◆ Stored data
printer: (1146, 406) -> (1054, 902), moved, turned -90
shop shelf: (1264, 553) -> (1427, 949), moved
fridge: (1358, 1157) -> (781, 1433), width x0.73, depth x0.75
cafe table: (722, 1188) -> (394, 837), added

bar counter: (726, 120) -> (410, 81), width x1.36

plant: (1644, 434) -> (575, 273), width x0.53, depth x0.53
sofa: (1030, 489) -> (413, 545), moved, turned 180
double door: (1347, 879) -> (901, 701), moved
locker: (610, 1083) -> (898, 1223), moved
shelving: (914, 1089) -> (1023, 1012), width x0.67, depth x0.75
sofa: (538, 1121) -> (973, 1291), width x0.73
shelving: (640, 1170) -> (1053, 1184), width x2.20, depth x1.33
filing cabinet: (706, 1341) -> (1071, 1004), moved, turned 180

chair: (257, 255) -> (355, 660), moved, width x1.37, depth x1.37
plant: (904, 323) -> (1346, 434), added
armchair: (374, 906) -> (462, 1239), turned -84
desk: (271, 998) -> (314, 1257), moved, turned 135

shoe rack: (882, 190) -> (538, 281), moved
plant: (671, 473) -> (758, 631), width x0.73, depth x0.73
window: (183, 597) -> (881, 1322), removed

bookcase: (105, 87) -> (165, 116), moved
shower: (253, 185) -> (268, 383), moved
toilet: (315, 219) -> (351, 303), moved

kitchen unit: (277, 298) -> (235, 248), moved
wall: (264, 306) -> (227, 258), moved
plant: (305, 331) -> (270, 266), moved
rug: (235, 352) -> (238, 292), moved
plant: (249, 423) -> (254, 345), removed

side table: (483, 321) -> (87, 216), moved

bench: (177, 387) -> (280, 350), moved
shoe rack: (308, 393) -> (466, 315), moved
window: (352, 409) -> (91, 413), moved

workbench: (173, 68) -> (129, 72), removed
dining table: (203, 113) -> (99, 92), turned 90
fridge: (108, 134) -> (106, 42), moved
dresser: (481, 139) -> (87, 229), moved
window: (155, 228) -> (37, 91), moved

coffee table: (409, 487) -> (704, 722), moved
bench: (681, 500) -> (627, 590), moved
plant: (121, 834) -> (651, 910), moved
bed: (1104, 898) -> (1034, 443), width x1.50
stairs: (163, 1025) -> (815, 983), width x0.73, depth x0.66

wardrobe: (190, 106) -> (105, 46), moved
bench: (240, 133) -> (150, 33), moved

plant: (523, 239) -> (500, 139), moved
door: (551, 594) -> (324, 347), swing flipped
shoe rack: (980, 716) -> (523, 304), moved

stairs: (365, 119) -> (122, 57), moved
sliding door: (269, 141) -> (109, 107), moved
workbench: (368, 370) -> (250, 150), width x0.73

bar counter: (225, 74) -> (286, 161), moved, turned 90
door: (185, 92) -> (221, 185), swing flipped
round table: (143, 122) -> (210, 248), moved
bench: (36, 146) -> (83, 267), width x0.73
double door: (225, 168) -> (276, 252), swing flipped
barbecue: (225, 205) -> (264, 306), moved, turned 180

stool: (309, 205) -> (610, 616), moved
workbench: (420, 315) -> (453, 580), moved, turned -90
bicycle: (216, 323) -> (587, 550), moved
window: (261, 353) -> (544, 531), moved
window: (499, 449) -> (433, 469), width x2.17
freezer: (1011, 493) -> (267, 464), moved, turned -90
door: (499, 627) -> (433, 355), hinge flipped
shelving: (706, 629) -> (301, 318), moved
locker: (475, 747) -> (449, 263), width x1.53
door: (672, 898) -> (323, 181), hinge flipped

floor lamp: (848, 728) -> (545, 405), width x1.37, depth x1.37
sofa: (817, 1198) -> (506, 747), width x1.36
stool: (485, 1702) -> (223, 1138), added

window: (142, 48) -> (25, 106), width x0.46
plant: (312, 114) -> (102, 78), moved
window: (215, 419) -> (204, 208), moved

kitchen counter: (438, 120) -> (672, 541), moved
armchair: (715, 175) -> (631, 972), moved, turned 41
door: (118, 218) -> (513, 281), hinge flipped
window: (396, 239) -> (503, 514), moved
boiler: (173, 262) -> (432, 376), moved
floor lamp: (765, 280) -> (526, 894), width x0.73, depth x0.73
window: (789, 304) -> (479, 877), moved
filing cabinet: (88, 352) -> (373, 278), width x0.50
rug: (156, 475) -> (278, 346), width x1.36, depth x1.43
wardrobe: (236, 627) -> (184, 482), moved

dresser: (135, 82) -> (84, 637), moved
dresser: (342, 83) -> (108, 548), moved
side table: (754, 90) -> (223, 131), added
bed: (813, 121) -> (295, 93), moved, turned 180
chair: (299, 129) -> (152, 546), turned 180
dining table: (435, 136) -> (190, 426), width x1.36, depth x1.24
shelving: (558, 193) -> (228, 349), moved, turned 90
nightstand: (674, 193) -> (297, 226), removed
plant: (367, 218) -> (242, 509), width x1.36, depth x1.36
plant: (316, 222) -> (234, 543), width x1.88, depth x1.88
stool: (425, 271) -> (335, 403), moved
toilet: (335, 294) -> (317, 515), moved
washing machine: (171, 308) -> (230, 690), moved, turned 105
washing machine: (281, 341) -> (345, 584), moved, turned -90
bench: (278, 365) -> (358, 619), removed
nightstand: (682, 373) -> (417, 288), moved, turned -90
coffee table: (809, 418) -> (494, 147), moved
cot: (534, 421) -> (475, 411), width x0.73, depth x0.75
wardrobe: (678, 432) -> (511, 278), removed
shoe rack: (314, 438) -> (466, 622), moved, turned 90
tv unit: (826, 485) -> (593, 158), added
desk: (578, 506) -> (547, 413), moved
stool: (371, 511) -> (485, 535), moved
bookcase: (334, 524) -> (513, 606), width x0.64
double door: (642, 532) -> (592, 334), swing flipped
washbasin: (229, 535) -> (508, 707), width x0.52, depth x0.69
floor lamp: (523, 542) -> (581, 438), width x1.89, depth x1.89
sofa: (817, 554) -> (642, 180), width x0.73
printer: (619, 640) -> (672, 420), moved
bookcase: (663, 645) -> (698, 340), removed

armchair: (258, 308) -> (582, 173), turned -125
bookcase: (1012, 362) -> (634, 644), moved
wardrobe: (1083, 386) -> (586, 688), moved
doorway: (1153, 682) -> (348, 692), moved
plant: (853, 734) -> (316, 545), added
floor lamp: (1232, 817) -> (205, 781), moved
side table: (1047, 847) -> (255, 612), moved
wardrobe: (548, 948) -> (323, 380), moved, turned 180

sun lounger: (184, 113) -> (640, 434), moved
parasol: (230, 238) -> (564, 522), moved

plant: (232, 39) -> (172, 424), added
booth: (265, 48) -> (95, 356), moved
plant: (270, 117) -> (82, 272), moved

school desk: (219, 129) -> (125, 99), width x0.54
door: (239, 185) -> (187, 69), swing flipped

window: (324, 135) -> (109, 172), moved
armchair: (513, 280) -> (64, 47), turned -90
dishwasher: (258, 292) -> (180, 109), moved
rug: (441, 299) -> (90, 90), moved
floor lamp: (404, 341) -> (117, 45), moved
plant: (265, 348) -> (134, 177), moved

◆ About this task
Set down, exactly as they stand above, the lines starting with the line with "coffee table: (409, 487) -> (704, 722), moved" and going on through the line with "door: (185, 92) -> (221, 185), swing flipped", and no others.

◆ Solution for this task
coffee table: (409, 487) -> (704, 722), moved
bench: (681, 500) -> (627, 590), moved
plant: (121, 834) -> (651, 910), moved
bed: (1104, 898) -> (1034, 443), width x1.50
stairs: (163, 1025) -> (815, 983), width x0.73, depth x0.66

wardrobe: (190, 106) -> (105, 46), moved
bench: (240, 133) -> (150, 33), moved

plant: (523, 239) -> (500, 139), moved
door: (551, 594) -> (324, 347), swing flipped
shoe rack: (980, 716) -> (523, 304), moved

stairs: (365, 119) -> (122, 57), moved
sliding door: (269, 141) -> (109, 107), moved
workbench: (368, 370) -> (250, 150), width x0.73

bar counter: (225, 74) -> (286, 161), moved, turned 90
door: (185, 92) -> (221, 185), swing flipped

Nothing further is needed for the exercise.